# ACTION ITEM
Your output should reproduce each entry exactly, with none of its pictures.

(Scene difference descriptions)
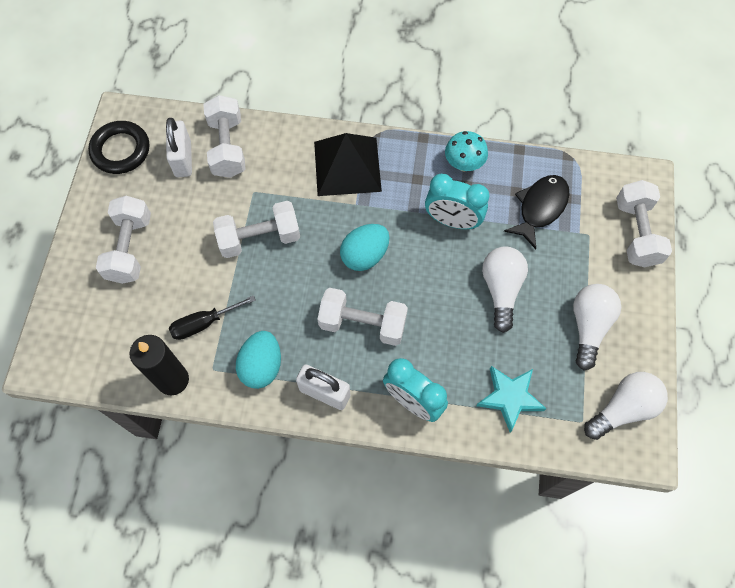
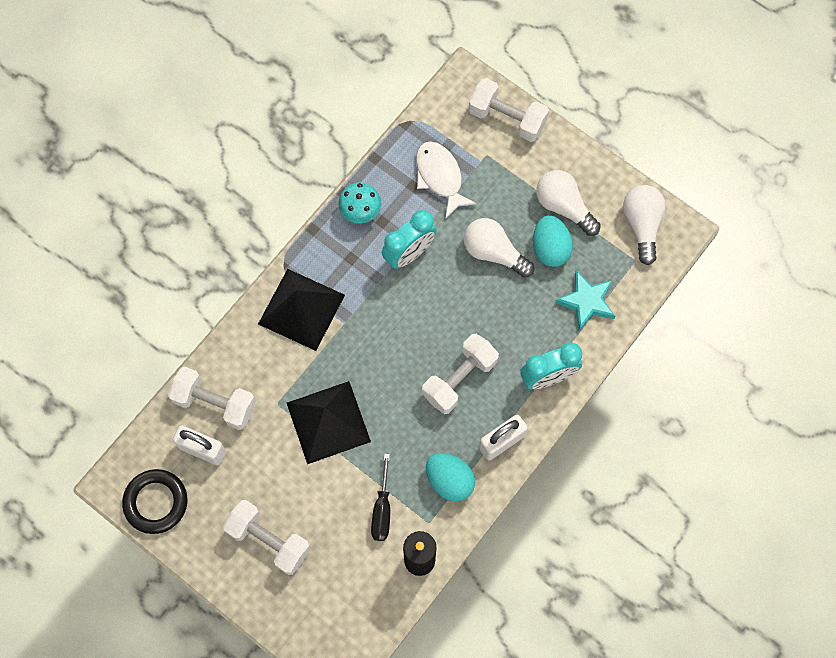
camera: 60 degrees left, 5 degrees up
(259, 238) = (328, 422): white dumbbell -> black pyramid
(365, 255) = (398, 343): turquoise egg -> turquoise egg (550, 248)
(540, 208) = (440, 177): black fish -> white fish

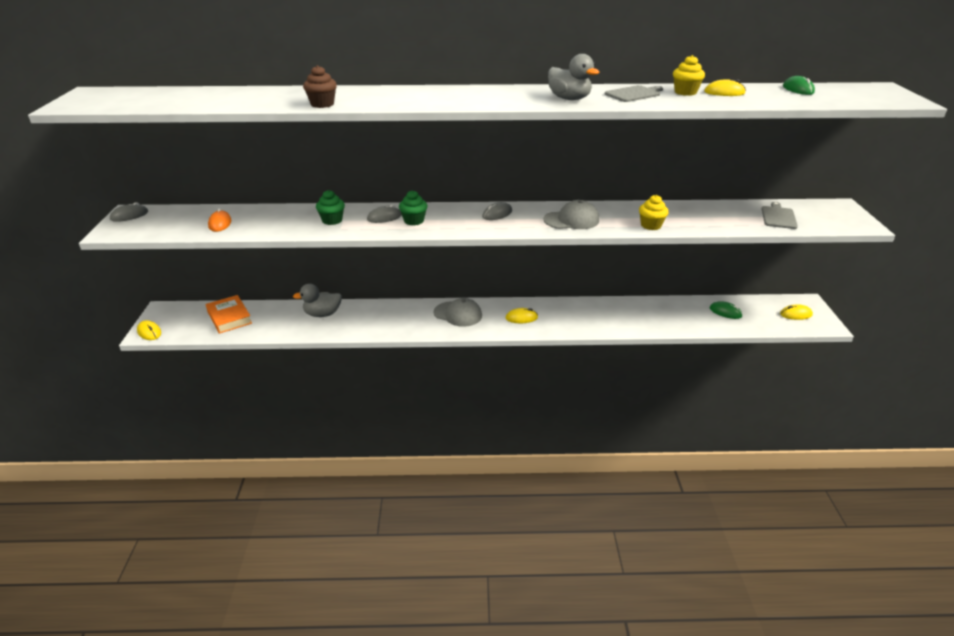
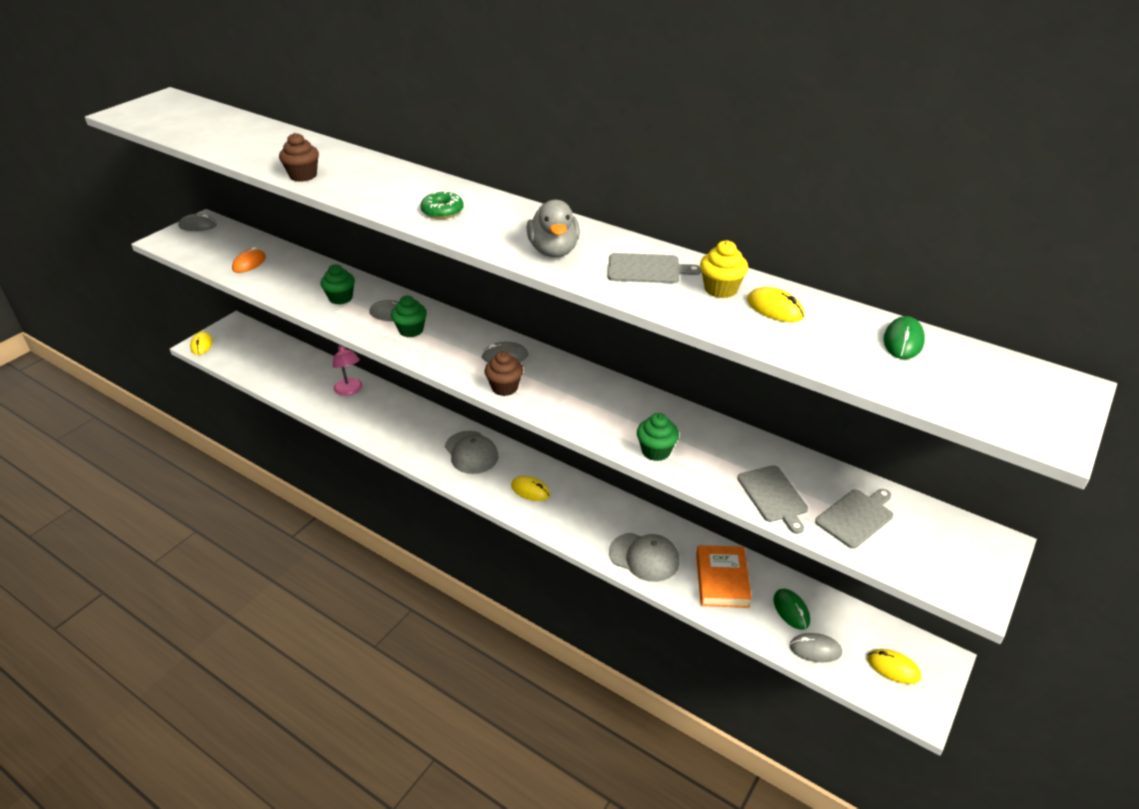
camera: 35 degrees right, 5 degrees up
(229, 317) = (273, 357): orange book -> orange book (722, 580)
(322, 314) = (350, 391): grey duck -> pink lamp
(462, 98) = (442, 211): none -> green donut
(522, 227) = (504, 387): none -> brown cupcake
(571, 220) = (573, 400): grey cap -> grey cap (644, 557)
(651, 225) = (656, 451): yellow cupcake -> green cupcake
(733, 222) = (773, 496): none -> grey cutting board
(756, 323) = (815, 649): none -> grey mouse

# OUTPUT FOR THIS TASK
camera: 60 degrees left, 5 degrees up
(259, 238) = (328, 422): white dumbbell -> black pyramid
(365, 255) = (398, 343): turquoise egg -> turquoise egg (550, 248)
(540, 208) = (440, 177): black fish -> white fish

camera: 35 degrees right, 5 degrees up
(229, 317) = (273, 357): orange book -> orange book (722, 580)
(322, 314) = (350, 391): grey duck -> pink lamp
(462, 98) = (442, 211): none -> green donut
(522, 227) = (504, 387): none -> brown cupcake
(571, 220) = (573, 400): grey cap -> grey cap (644, 557)
(651, 225) = (656, 451): yellow cupcake -> green cupcake
(733, 222) = (773, 496): none -> grey cutting board
(756, 323) = (815, 649): none -> grey mouse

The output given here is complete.